The required output is the line containing "green plate L8:L9" followed by every later line through the end of the data, all reproduced exactly.

RECORDS FOR THIS TASK:

+-------+

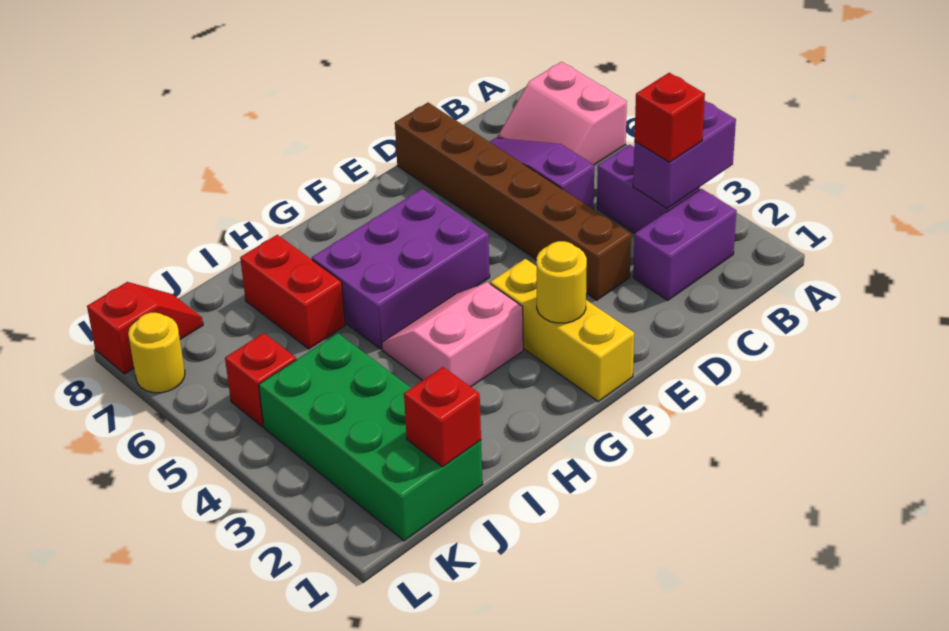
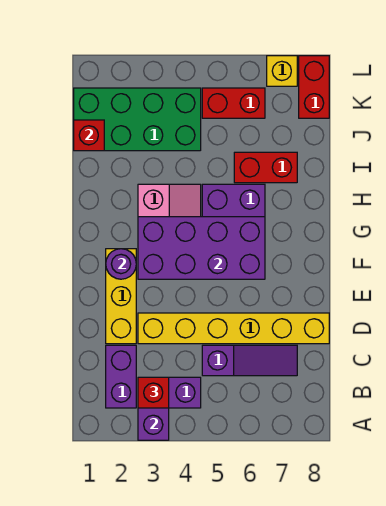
pink slope A6:B7 level 1 top A -> none
brown brick D3:D8 level 1 -> yellow brick D3:D8 level 1
yellow brick F1:F3 level 1 -> yellow brick D2:F2 level 1
yellow round brick F2 level 2 -> purple round brick F2 level 2
none -> purple brick F3:G6 level 2
red brick K5 level 1 -> red brick K5:K6 level 1
red slope K8:L8 level 1 top L -> red brick K8:L8 level 1
yellow round brick L7 level 1 -> yellow brick L7 level 1

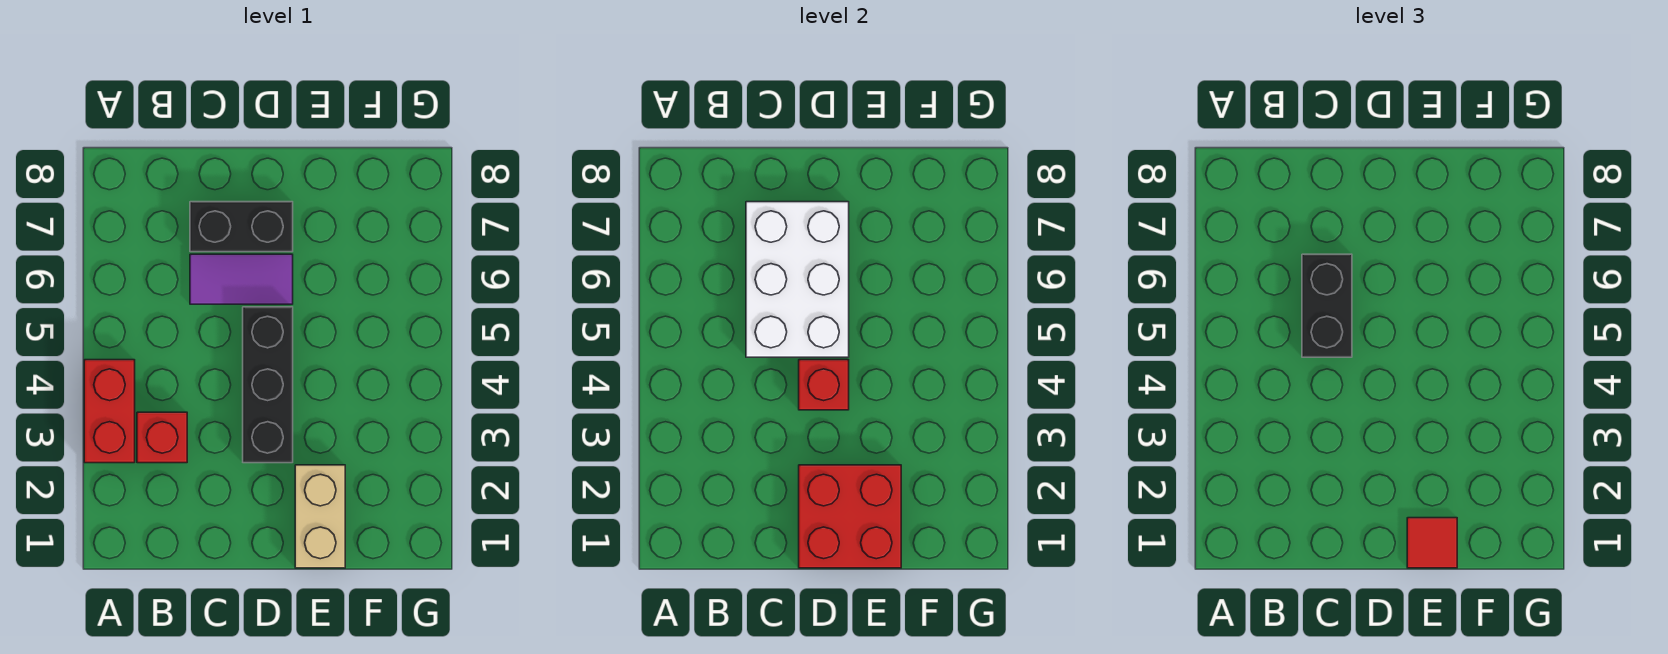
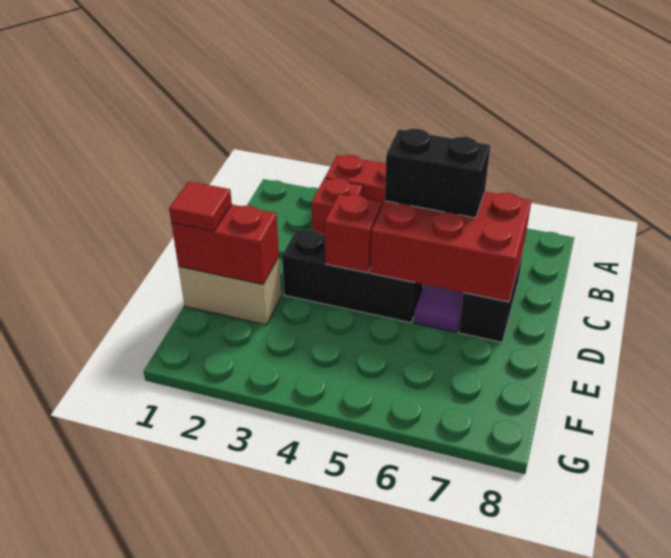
white brick C5:D7 level 2 -> red brick C5:D7 level 2
red brick D1:E2 level 2 -> red brick E1:E2 level 2

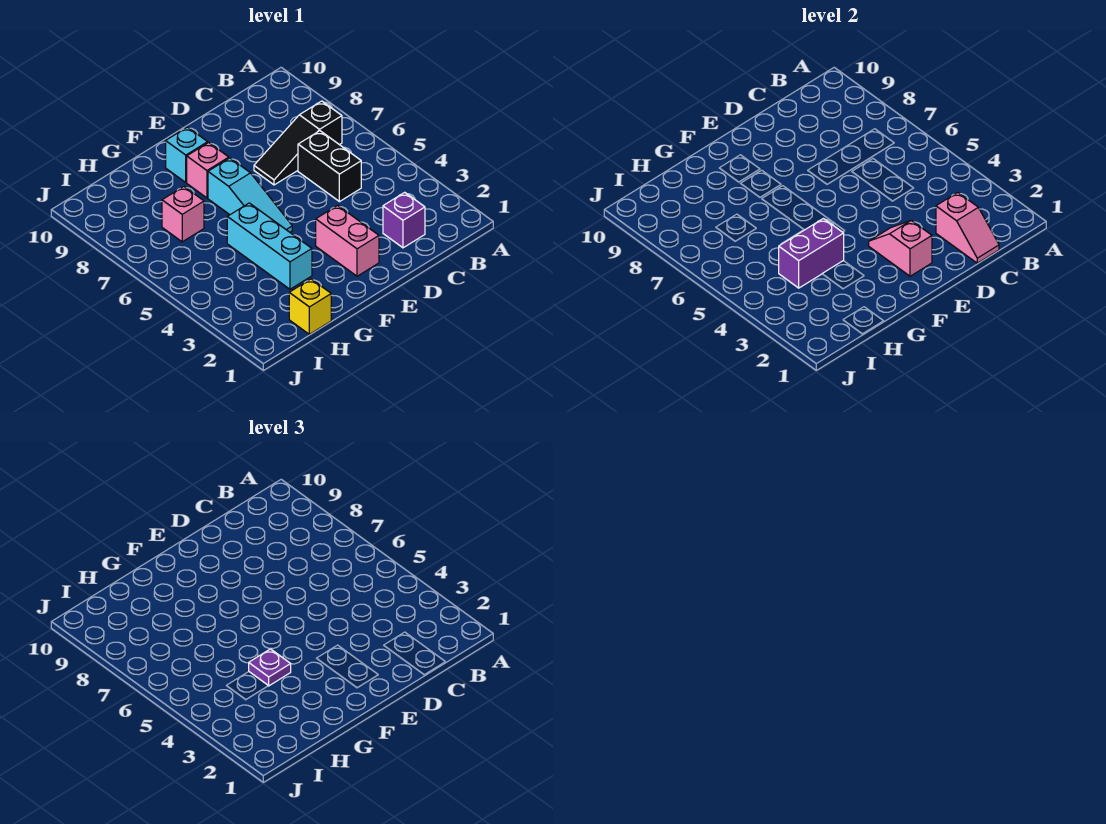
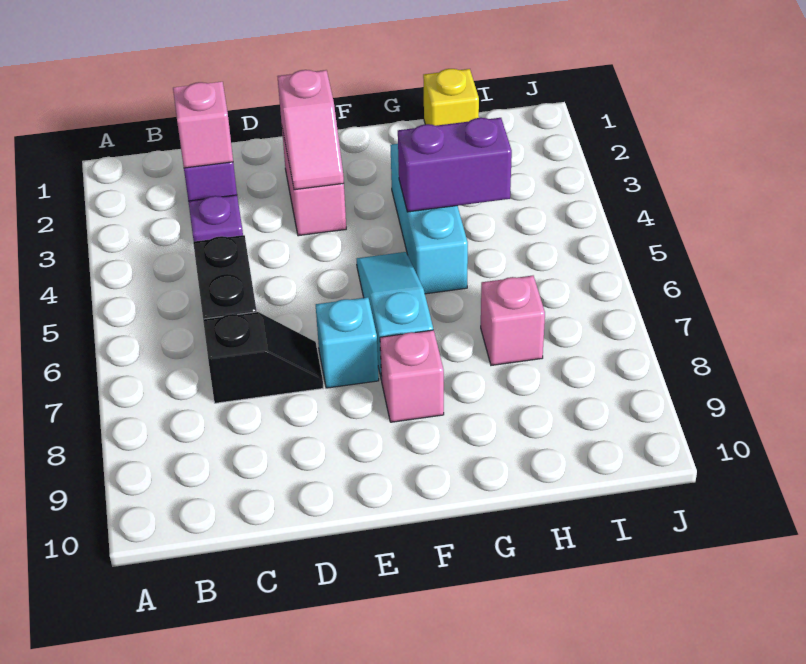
black slope B7:D7 level 1 top B -> black slope C7:D7 level 1 top C
cyan brick F9 level 1 -> cyan brick E7 level 1
purple plate G4 level 3 -> purple plate C3 level 1

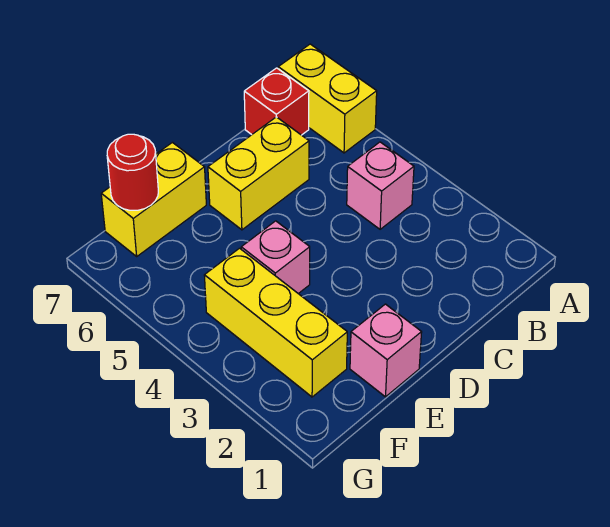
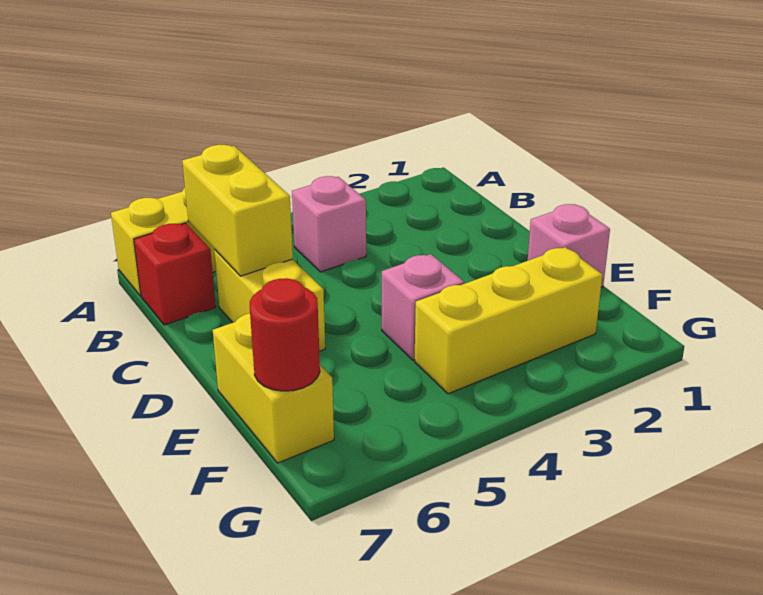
none -> yellow brick B6:C6 level 2

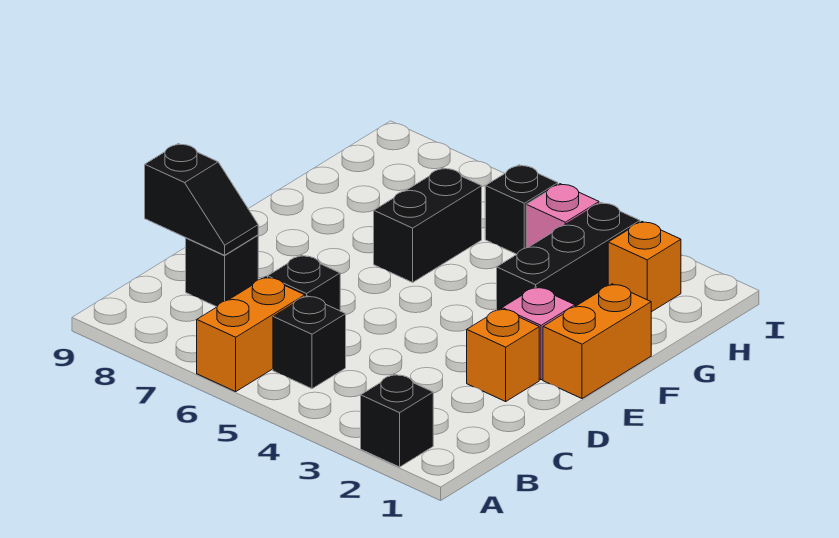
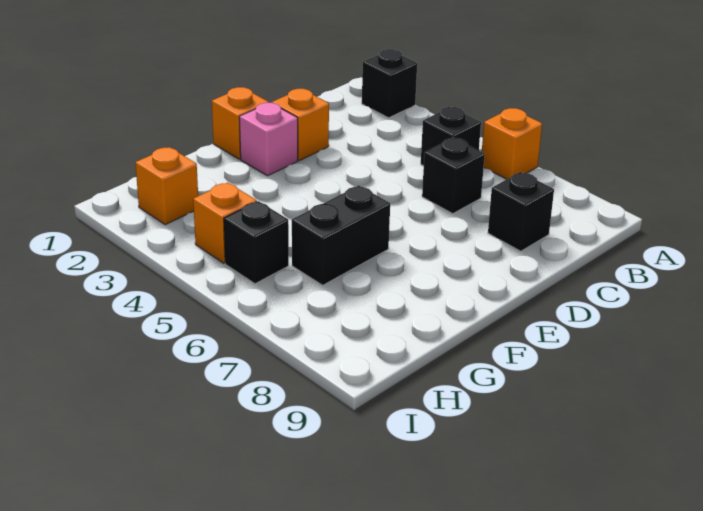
orange brick A6:B6 level 1 -> orange brick A6 level 1
black slope C8:C9 level 2 top 9 -> none
orange brick E1:F1 level 1 -> orange brick E1 level 1
black brick F3:H3 level 1 -> none
pink brick H4 level 1 -> orange brick H4 level 1

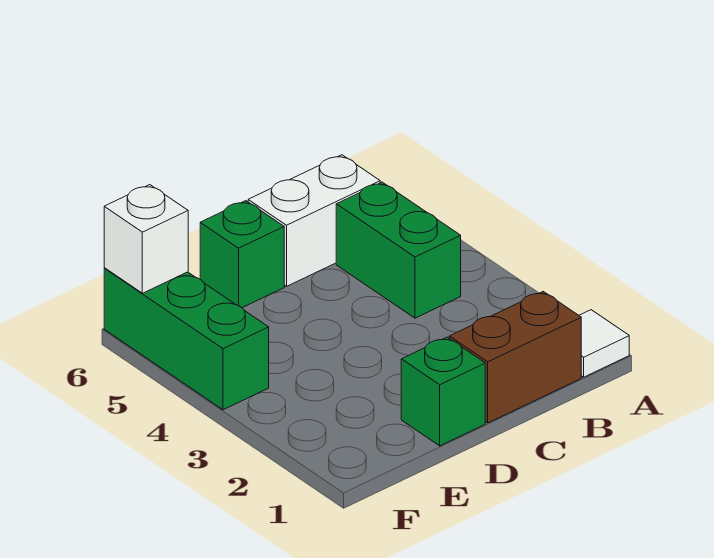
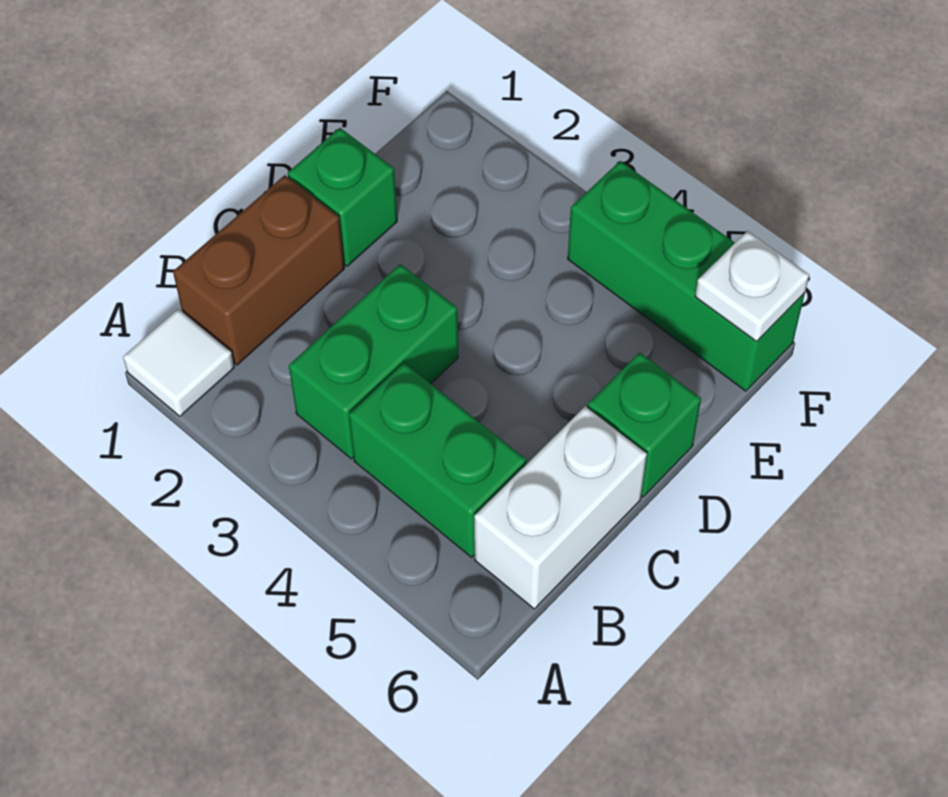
none -> green brick B3:C3 level 1
white brick F6 level 2 -> white plate F6 level 2

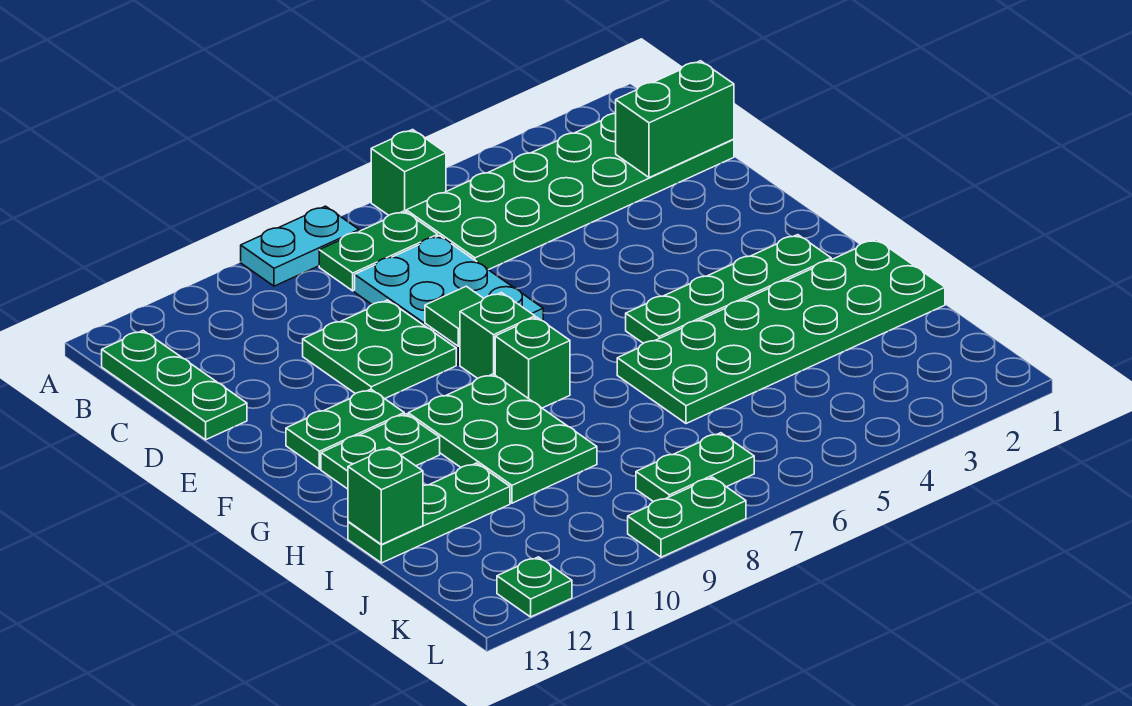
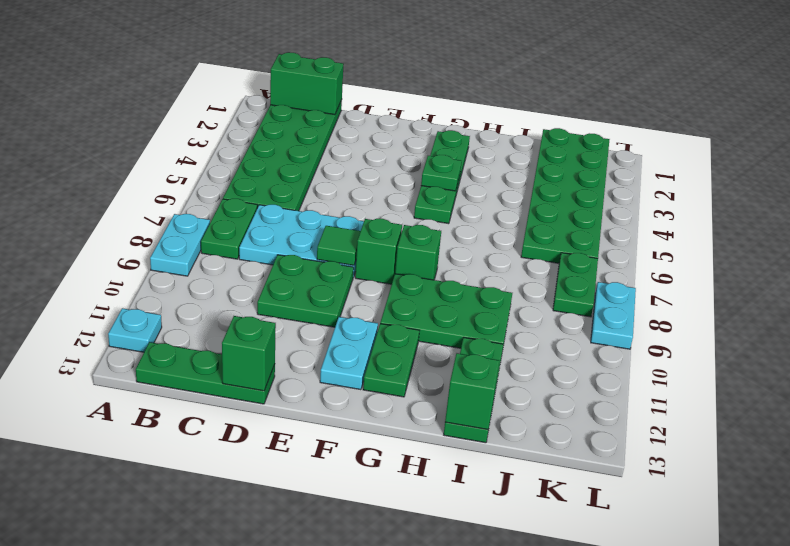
green brick A6 level 1 -> green brick D13 level 2
none -> cyan plate A12 level 1
green brick C1:C2 level 2 -> green brick B1:C1 level 2
green plate F11:F12 level 1 -> cyan plate F11:F12 level 1
green plate H1:I6 level 1 -> green plate J1:K6 level 1
green plate L8:L9 level 1 -> cyan plate L8:L9 level 1
green plate L12 level 1 -> green plate G4 level 2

+-------+

YOUR RESPONSE:
green plate L8:L9 level 1 -> cyan plate L8:L9 level 1
green plate L12 level 1 -> green plate G4 level 2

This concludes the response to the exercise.